### Problem to solve
Starting from the line that holds "(210, 163) = (237, 248): purple", print every line through the end of the records, first and last included.
#### Provided material ####
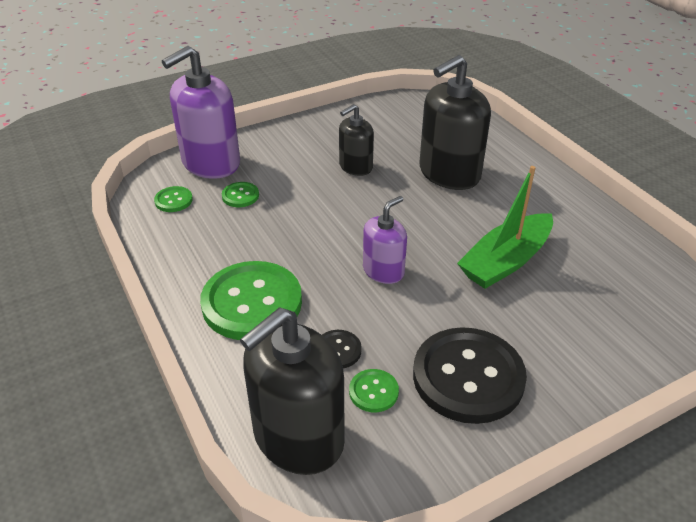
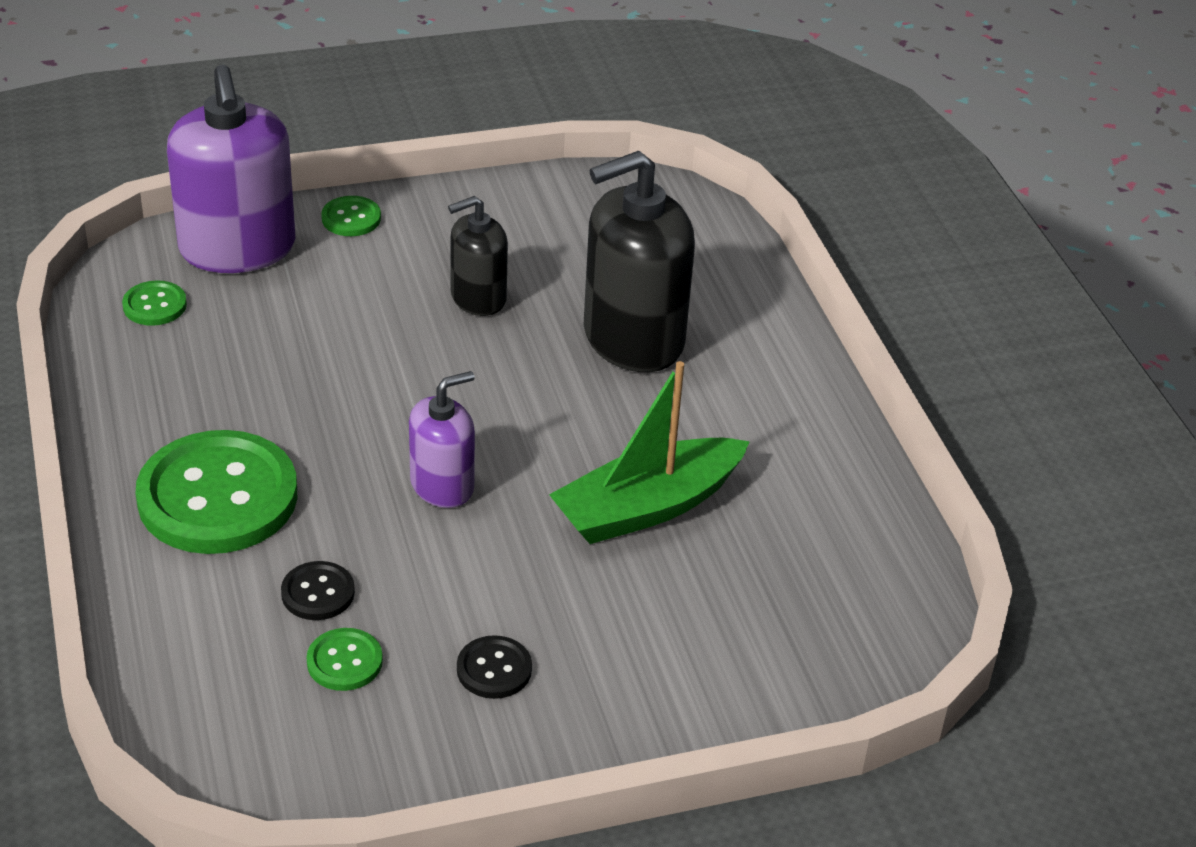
camera: 10 degrees right, 0 degrees up
(210, 163) = (237, 248): purple soap dispenser -> purple soap dispenser turned 75 degrees counterclockwise
(240, 196) = (265, 316): green button -> green button (351, 218)
(298, 437) = (210, 701): black soap dispenser -> none
(468, 377) = (494, 669): black button -> black button, size x0.44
####
### Exercise solution
(210, 163) = (237, 248): purple soap dispenser -> purple soap dispenser turned 75 degrees counterclockwise
(240, 196) = (265, 316): green button -> green button (351, 218)
(298, 437) = (210, 701): black soap dispenser -> none
(468, 377) = (494, 669): black button -> black button, size x0.44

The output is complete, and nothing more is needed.